▸ **TO DO**: Your copy should hold every record verbatim and none of the pictures.

▸ **INFORMATION PROVIDED**:
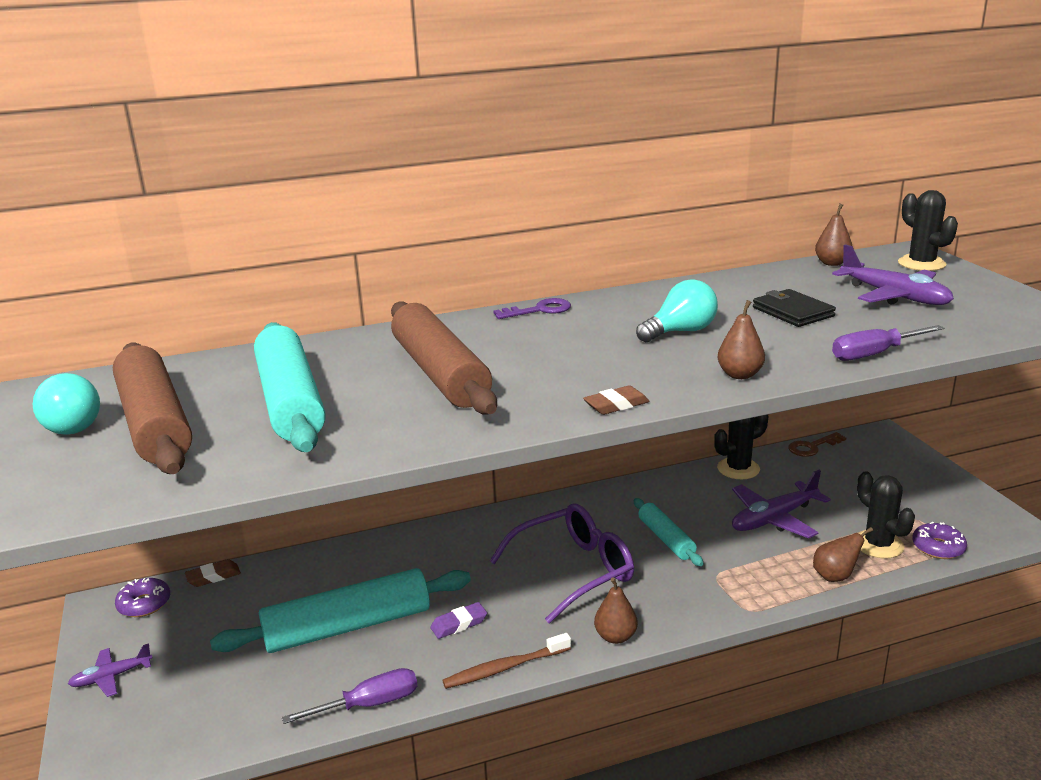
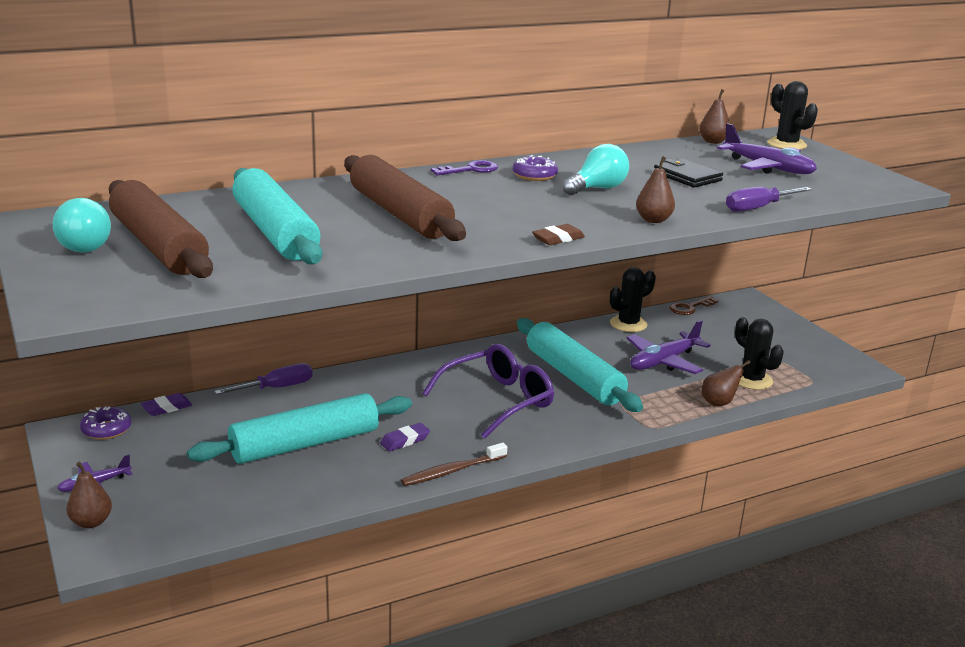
camera: 10 degrees left, 0 degrees up
(213, 576) = (166, 408): brown eraser -> purple eraser
(368, 704) = (339, 499): purple screwdriver -> purple screwdriver (276, 388)
(615, 637) = (542, 447): brown pear -> brown pear (91, 522)
(666, 539) = (574, 377): turquoise rolling pin -> turquoise rolling pin, size x1.85
(938, 547) = (800, 382): purple donut -> purple donut (534, 176)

▸ **WRITTEN RESPONSE**:
camera: 10 degrees left, 0 degrees up
(213, 576) = (166, 408): brown eraser -> purple eraser
(368, 704) = (339, 499): purple screwdriver -> purple screwdriver (276, 388)
(615, 637) = (542, 447): brown pear -> brown pear (91, 522)
(666, 539) = (574, 377): turquoise rolling pin -> turquoise rolling pin, size x1.85
(938, 547) = (800, 382): purple donut -> purple donut (534, 176)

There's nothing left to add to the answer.